What to work on: In your copy of the data, omit the pictures and keep all else exactly as given.

Data below:
——
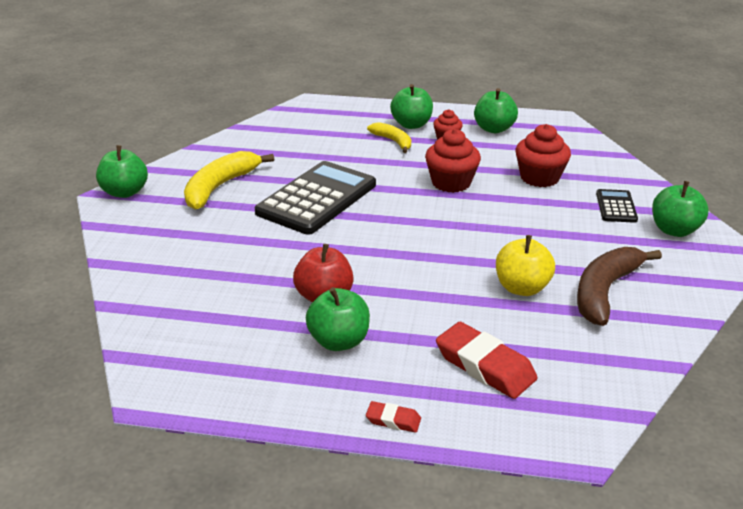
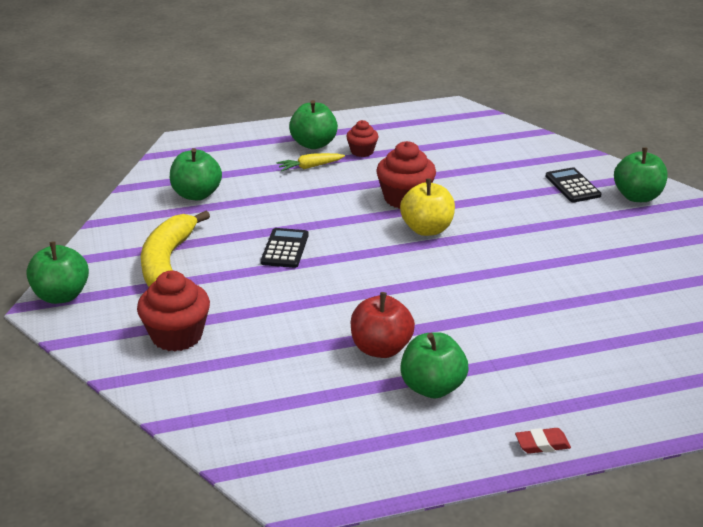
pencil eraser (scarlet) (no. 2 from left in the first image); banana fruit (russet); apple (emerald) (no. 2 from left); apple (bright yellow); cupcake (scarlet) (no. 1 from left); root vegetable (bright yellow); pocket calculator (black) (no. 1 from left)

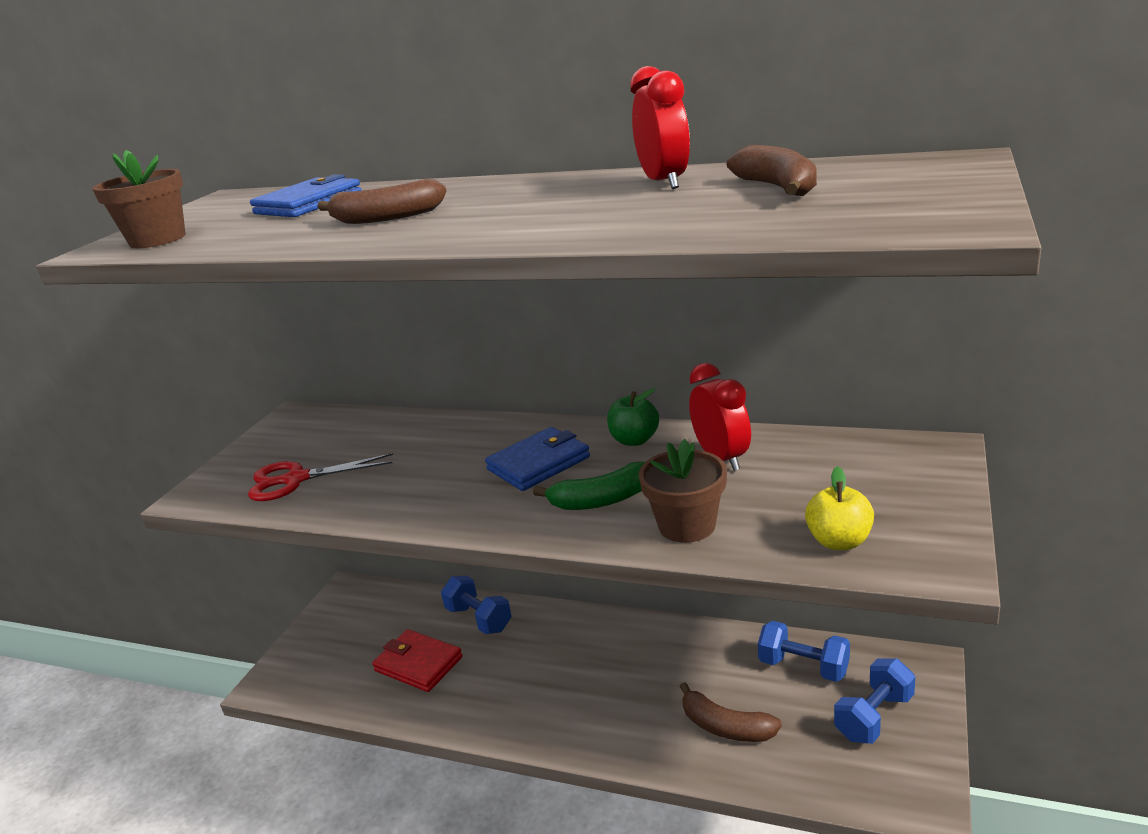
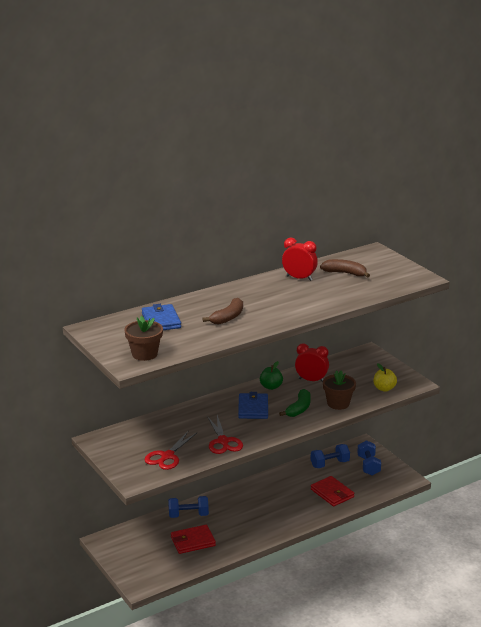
scissors (scarlet) (no. 2 from left); billfold (scarlet) (no. 2 from left)

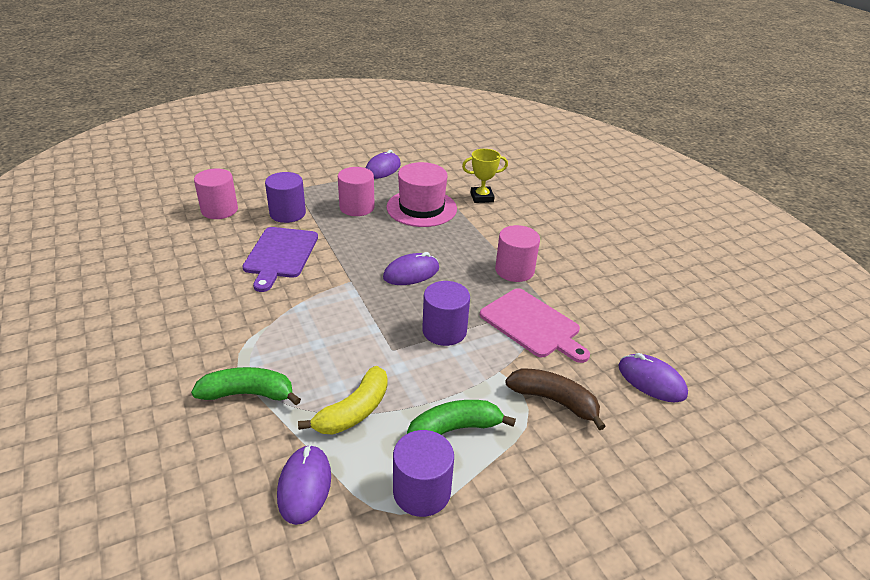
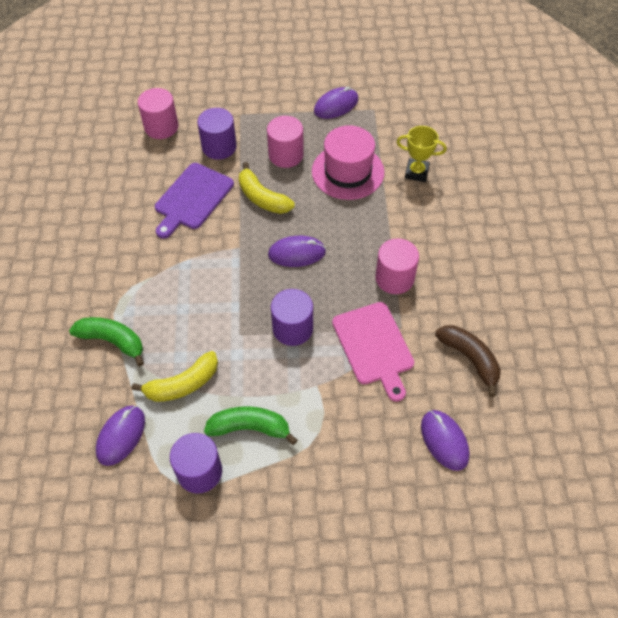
banana fruit (bright yellow) (no. 2 from left); banana fruit (russet)

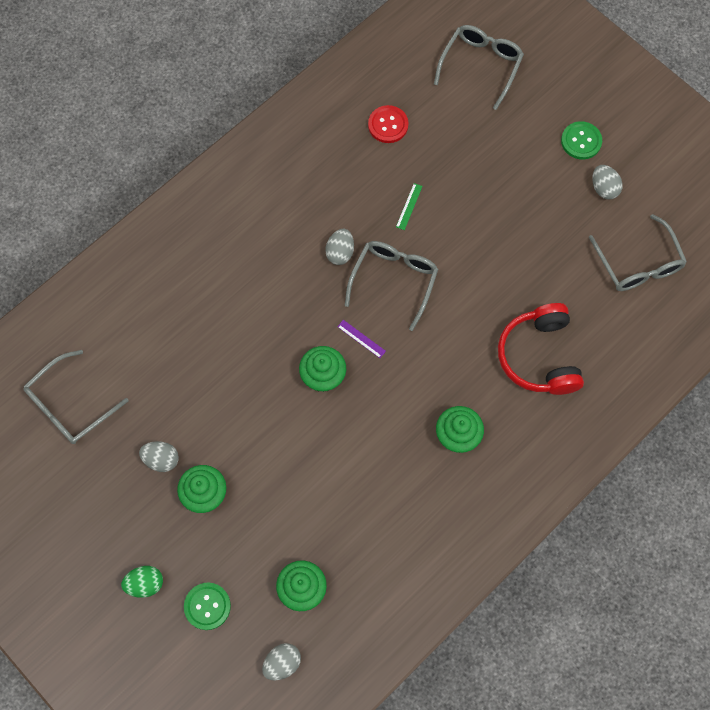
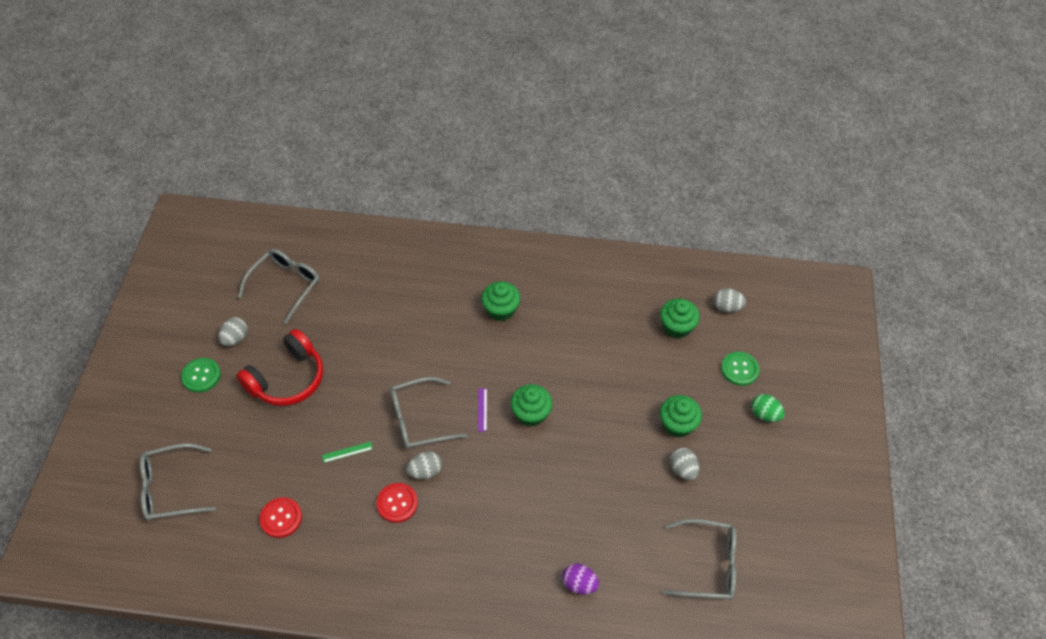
sewing button (scarlet) (no. 2 from left); egg shape (violet); over-ear headphones (scarlet)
——
Output below:
pencil eraser (scarlet) (no. 2 from left in the first image); banana fruit (russet); apple (emerald) (no. 2 from left); apple (bright yellow); cupcake (scarlet) (no. 1 from left); root vegetable (bright yellow); pocket calculator (black) (no. 1 from left)

scissors (scarlet) (no. 2 from left); billfold (scarlet) (no. 2 from left)

banana fruit (bright yellow) (no. 2 from left); banana fruit (russet)

sewing button (scarlet) (no. 2 from left); egg shape (violet); over-ear headphones (scarlet)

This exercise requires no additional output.